- **Records for this exercise**
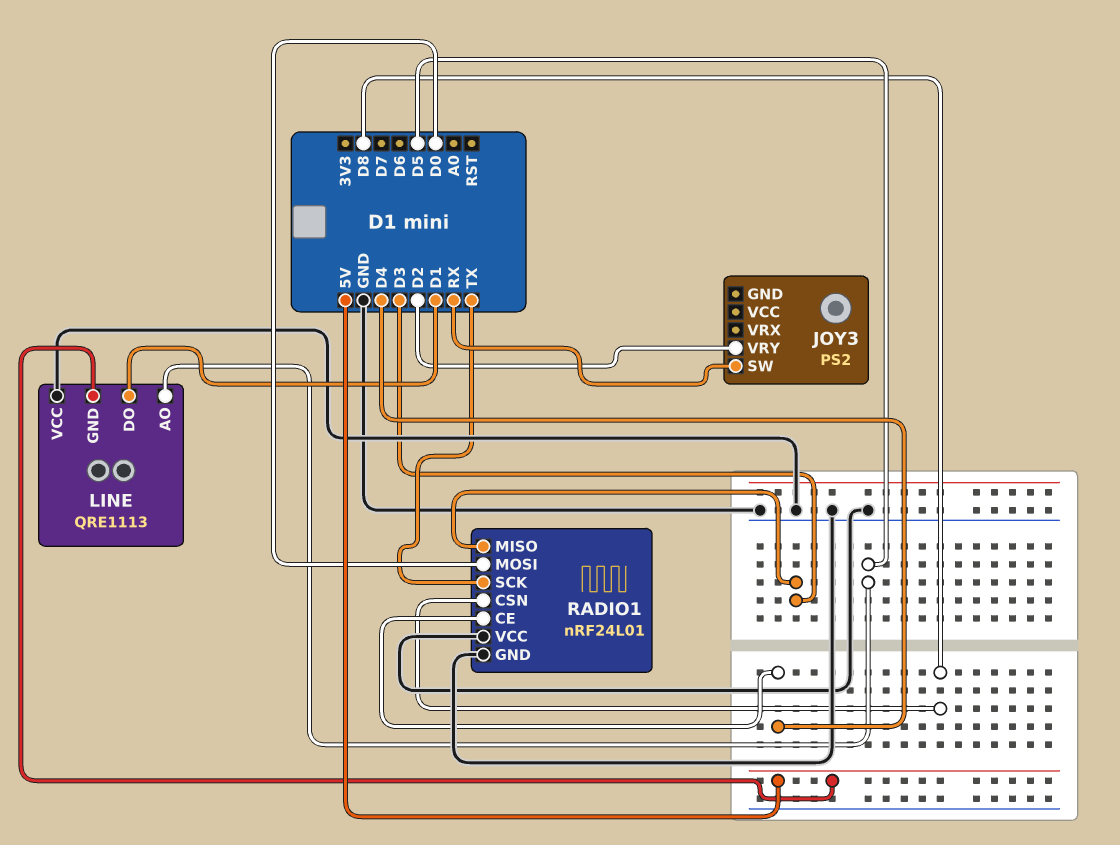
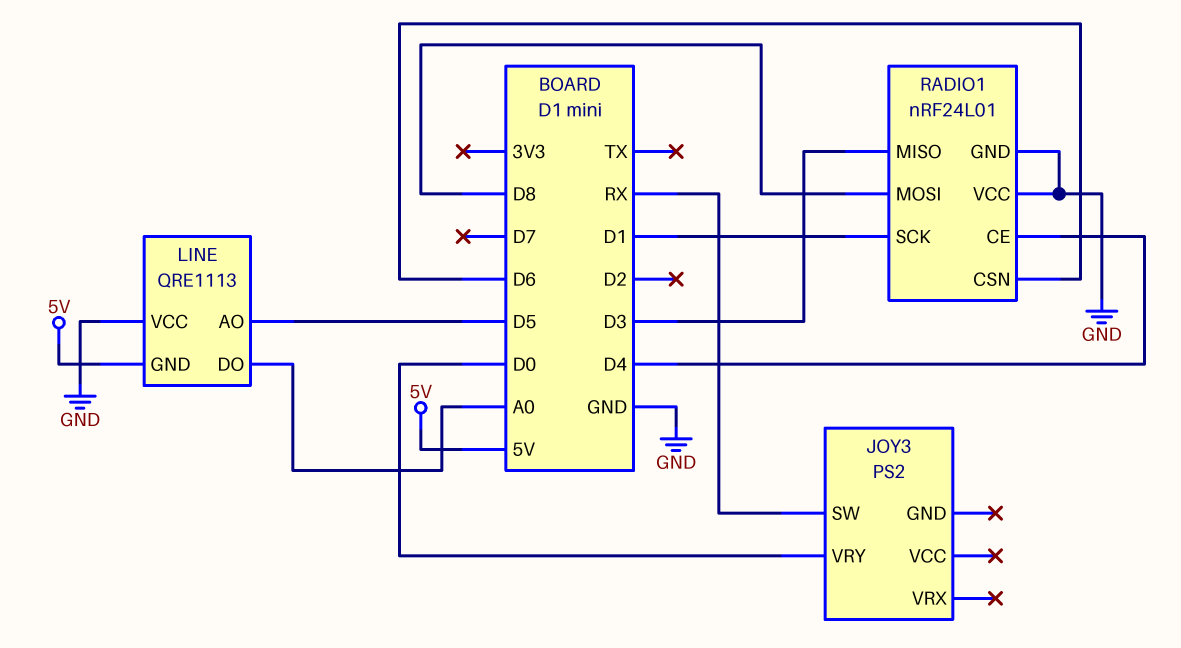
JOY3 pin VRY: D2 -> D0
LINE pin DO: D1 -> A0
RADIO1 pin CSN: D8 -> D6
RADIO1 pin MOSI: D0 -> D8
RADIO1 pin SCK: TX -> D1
==
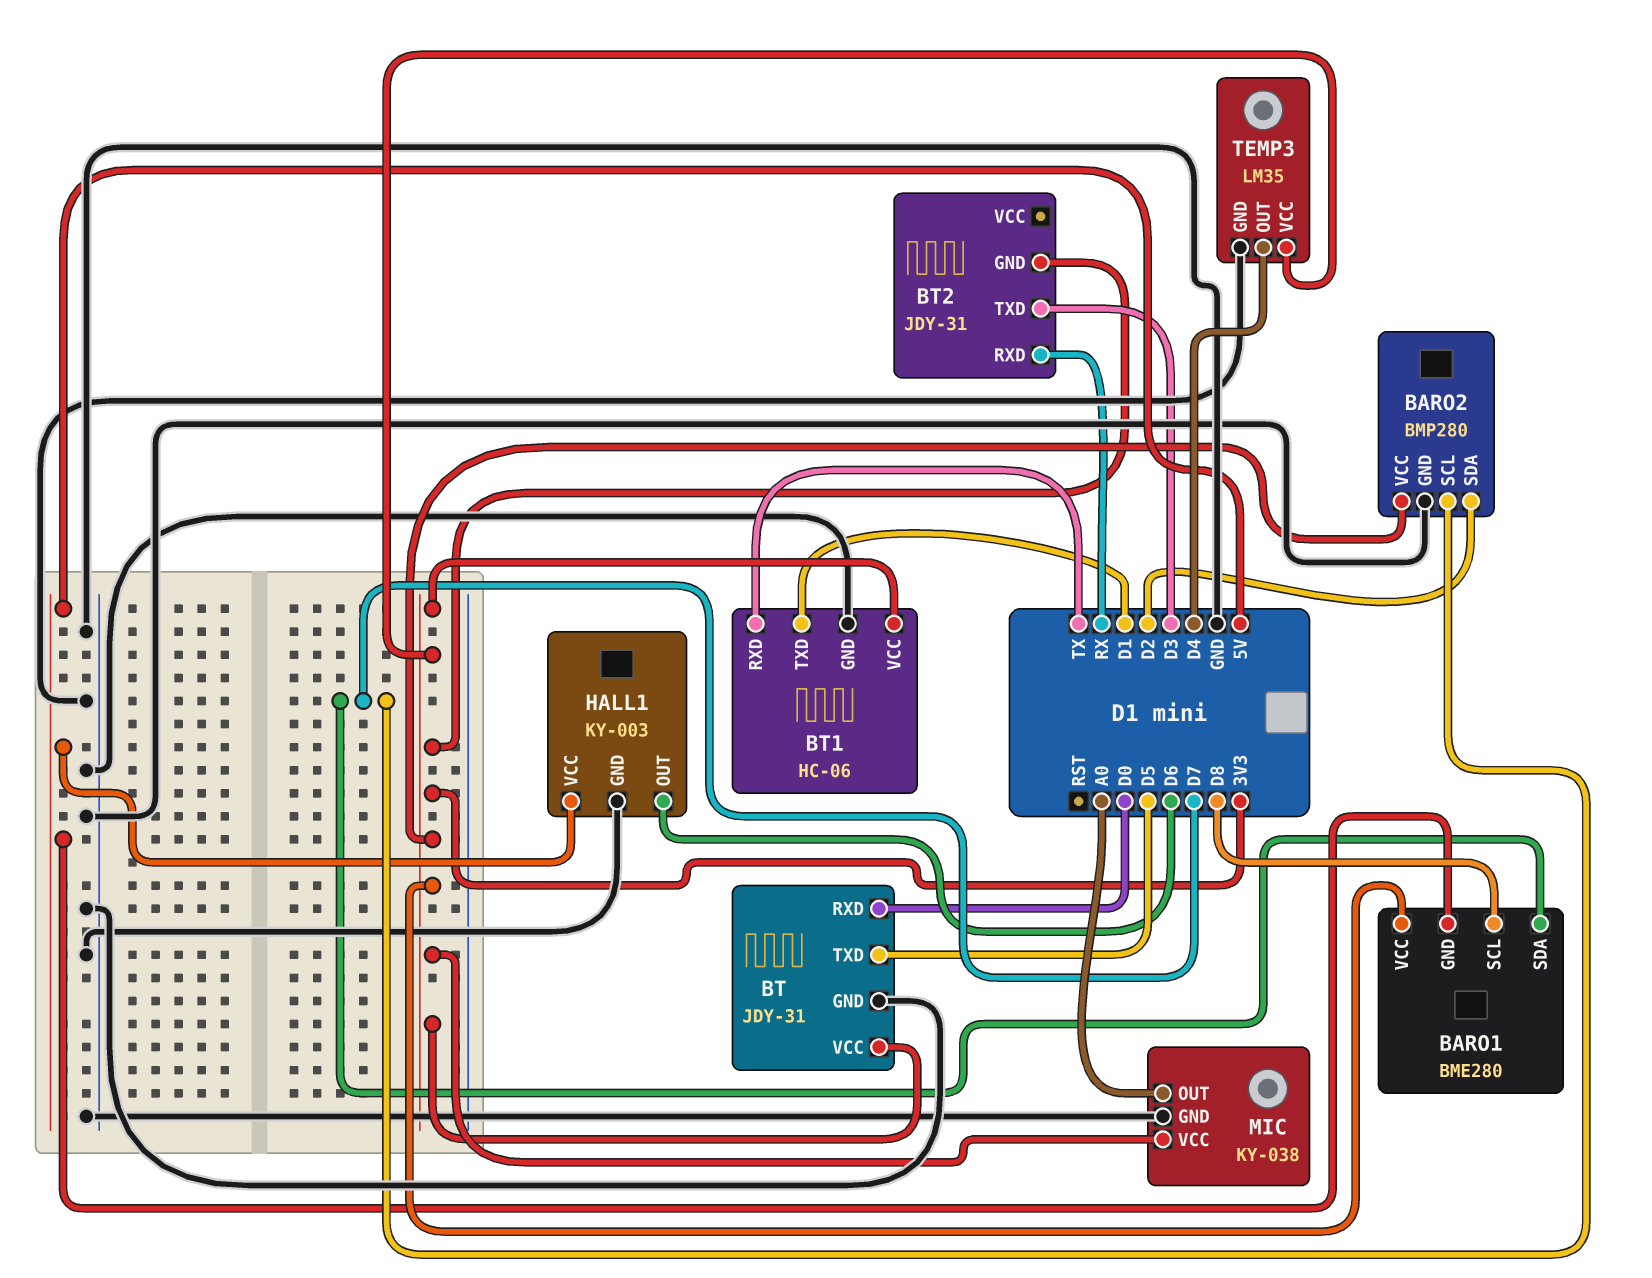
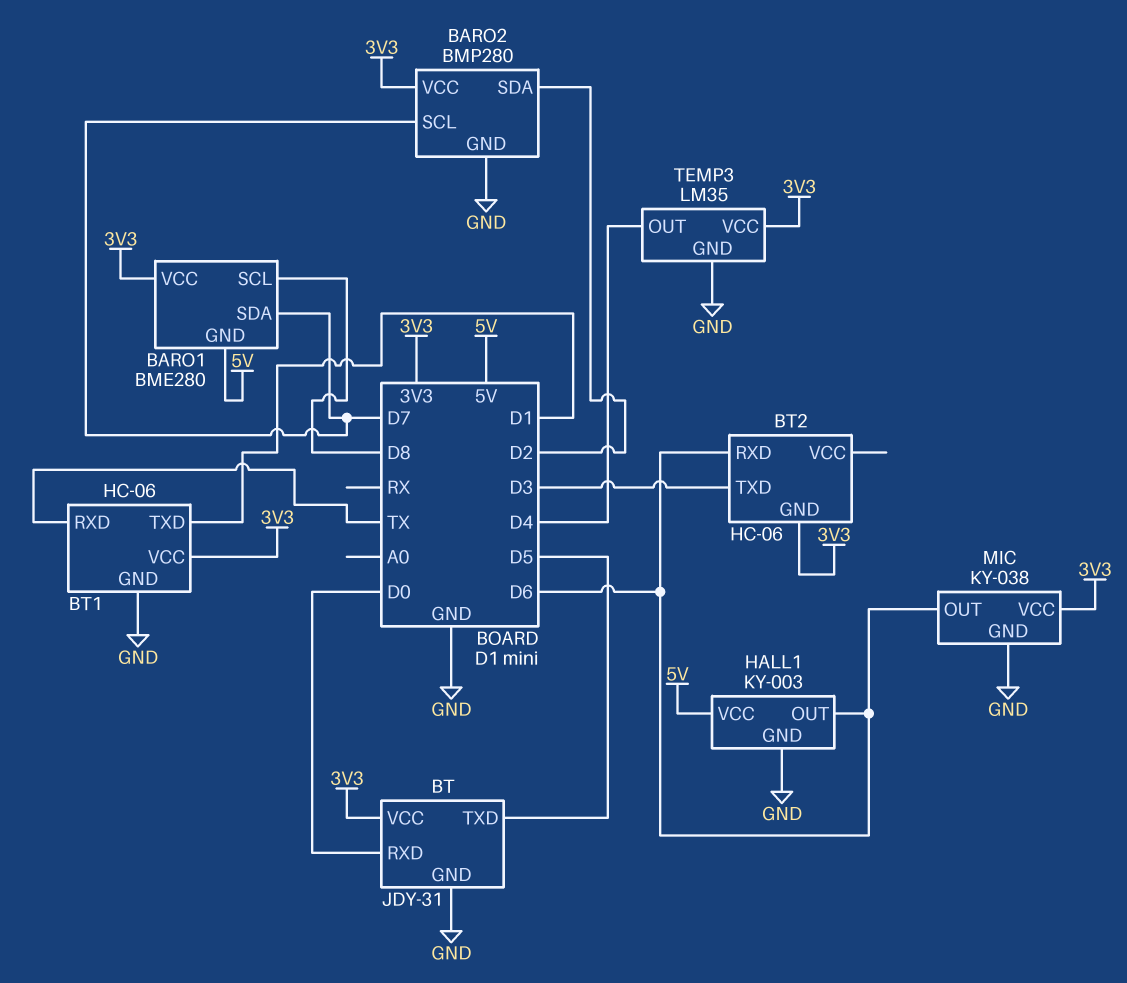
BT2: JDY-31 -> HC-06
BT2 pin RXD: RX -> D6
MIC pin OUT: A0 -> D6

- **Aim of the task**
Output the material above exactly, but only from the line that carries "LINE pin DO: D1 -> A0" through the line that carries "RADIO1 pin SCK: TX -> D1".

- **Answer section**
LINE pin DO: D1 -> A0
RADIO1 pin CSN: D8 -> D6
RADIO1 pin MOSI: D0 -> D8
RADIO1 pin SCK: TX -> D1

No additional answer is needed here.